**Excerpted data:**

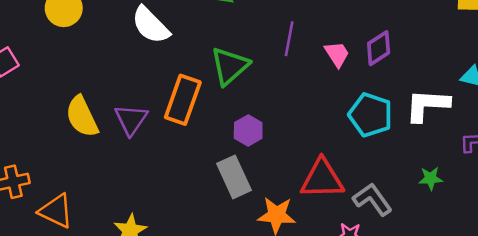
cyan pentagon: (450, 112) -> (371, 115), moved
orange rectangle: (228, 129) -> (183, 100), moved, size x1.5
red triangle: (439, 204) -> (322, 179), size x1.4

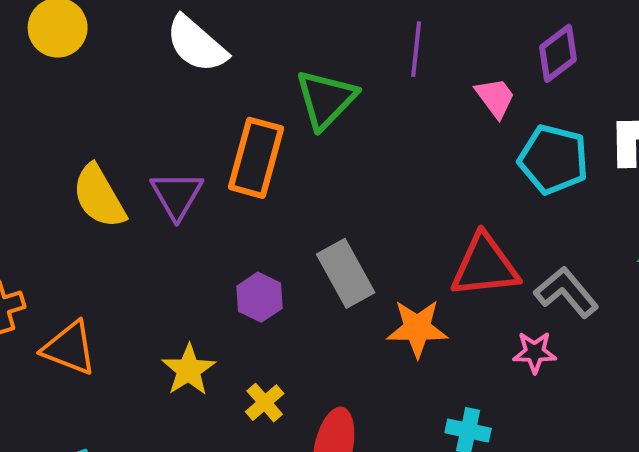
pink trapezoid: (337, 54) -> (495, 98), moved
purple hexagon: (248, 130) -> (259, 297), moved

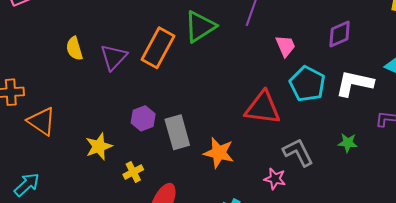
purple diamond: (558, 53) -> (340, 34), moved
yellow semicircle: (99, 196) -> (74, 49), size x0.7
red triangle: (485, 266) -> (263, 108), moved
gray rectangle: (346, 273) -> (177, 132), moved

* * *

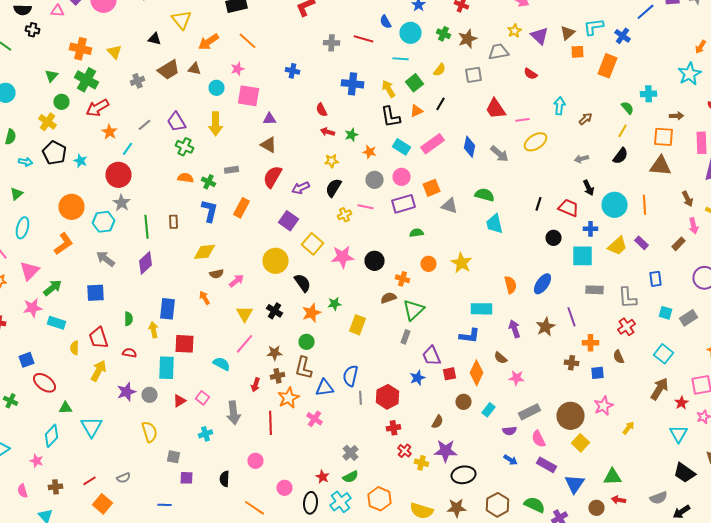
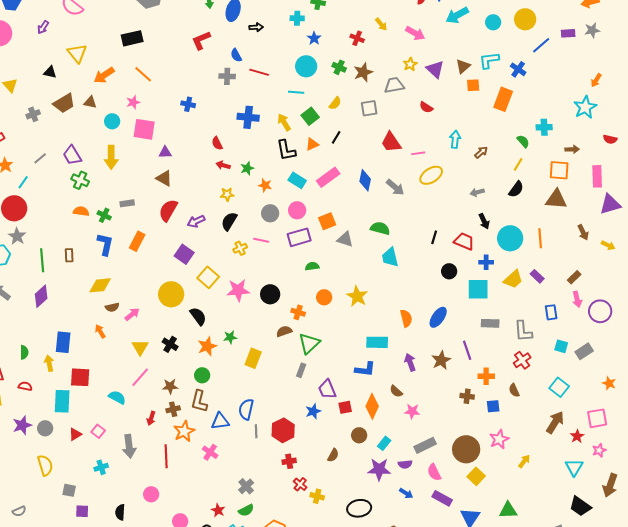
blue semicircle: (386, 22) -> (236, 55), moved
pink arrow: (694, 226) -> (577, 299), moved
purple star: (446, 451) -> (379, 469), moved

**Assignment:**
If a line in the records contains the string "purple", copy it out.

**Reply to the exercise:**
purple hexagon: (248, 130) -> (259, 297), moved
purple diamond: (558, 53) -> (340, 34), moved
purple star: (446, 451) -> (379, 469), moved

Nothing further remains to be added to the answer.